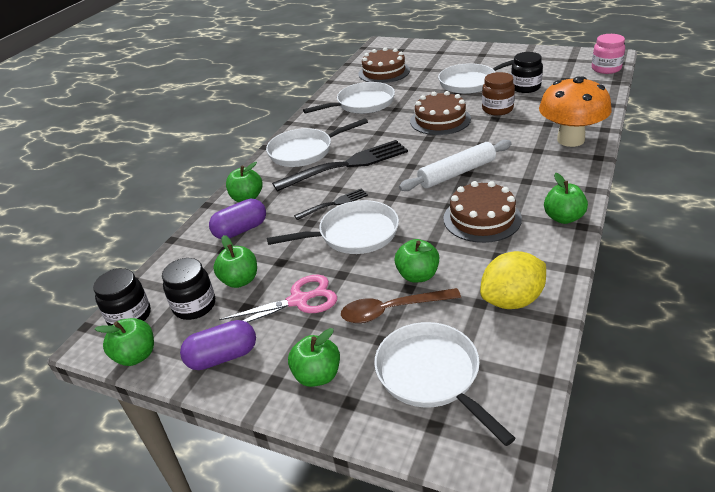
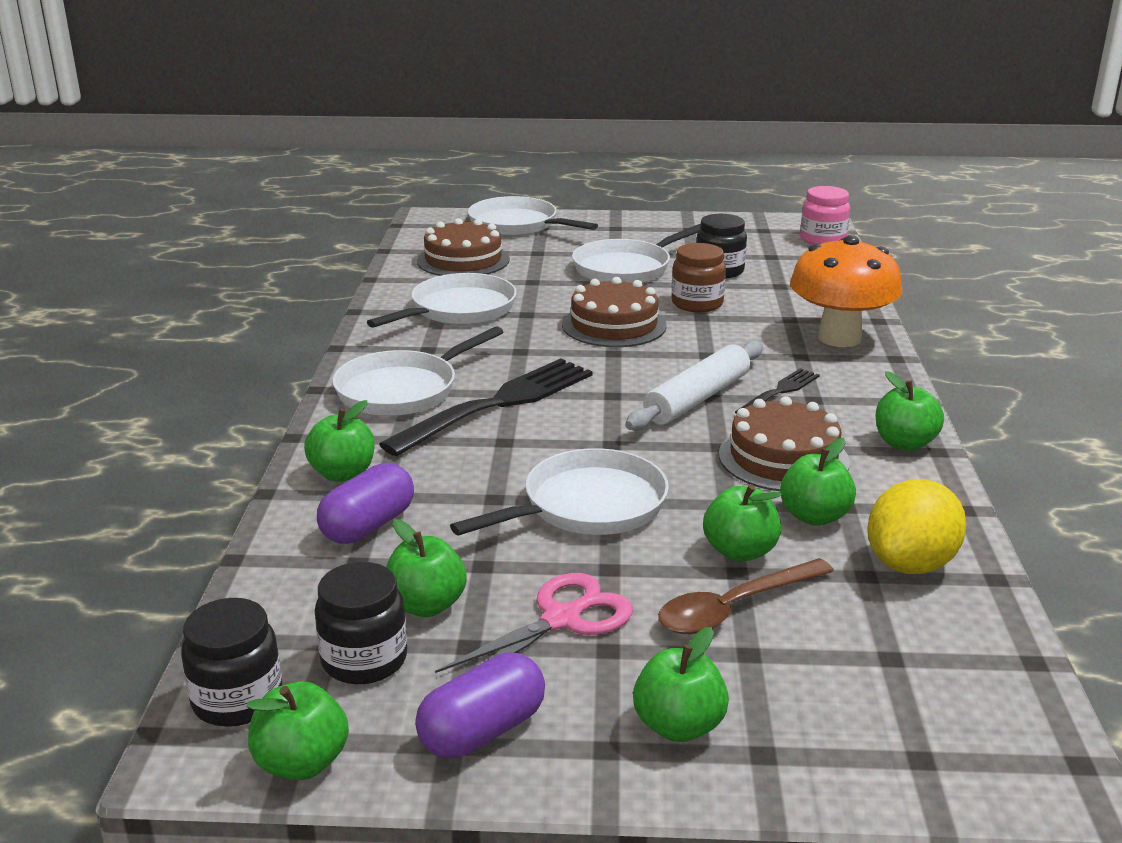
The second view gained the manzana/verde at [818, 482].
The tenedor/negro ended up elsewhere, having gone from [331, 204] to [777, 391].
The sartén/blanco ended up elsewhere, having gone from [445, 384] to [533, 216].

**Task to complete**
Find and copy each line of the data where "having" is present.

**Solution to the problem**
The tenedor/negro ended up elsewhere, having gone from [331, 204] to [777, 391].
The sartén/blanco ended up elsewhere, having gone from [445, 384] to [533, 216].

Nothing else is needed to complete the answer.